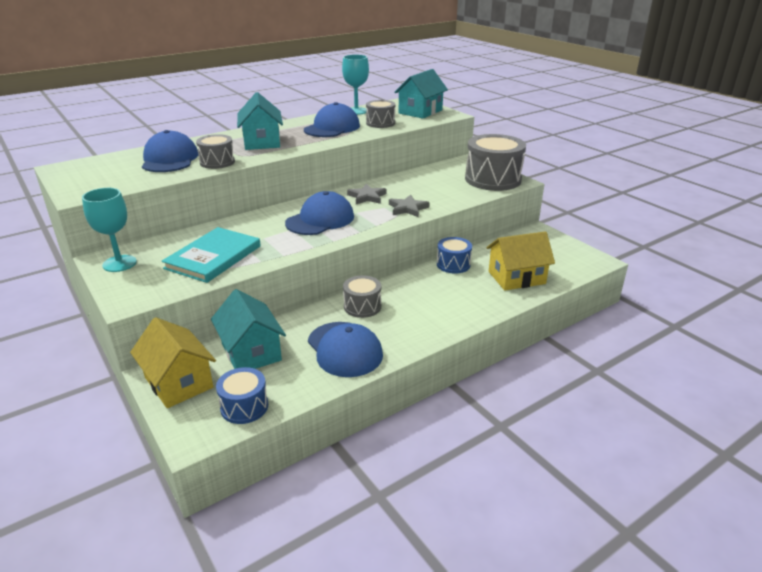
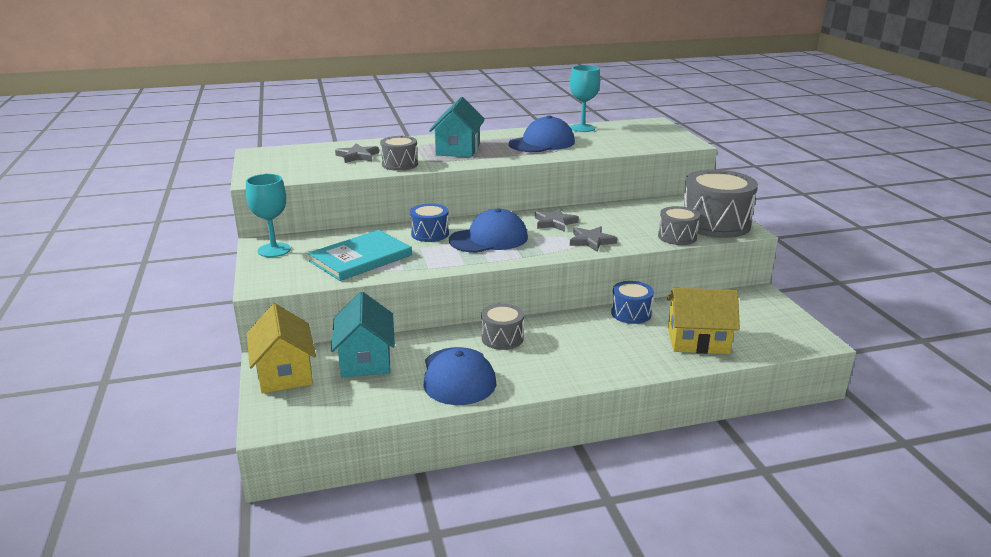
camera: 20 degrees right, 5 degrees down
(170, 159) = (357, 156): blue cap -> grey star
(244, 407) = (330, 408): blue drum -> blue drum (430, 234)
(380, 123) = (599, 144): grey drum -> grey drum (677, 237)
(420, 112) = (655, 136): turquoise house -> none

§ **What you need to do**
No picture should be included when the data are set down again exactly.

§ **Result below**
camera: 20 degrees right, 5 degrees down
(170, 159) = (357, 156): blue cap -> grey star
(244, 407) = (330, 408): blue drum -> blue drum (430, 234)
(380, 123) = (599, 144): grey drum -> grey drum (677, 237)
(420, 112) = (655, 136): turquoise house -> none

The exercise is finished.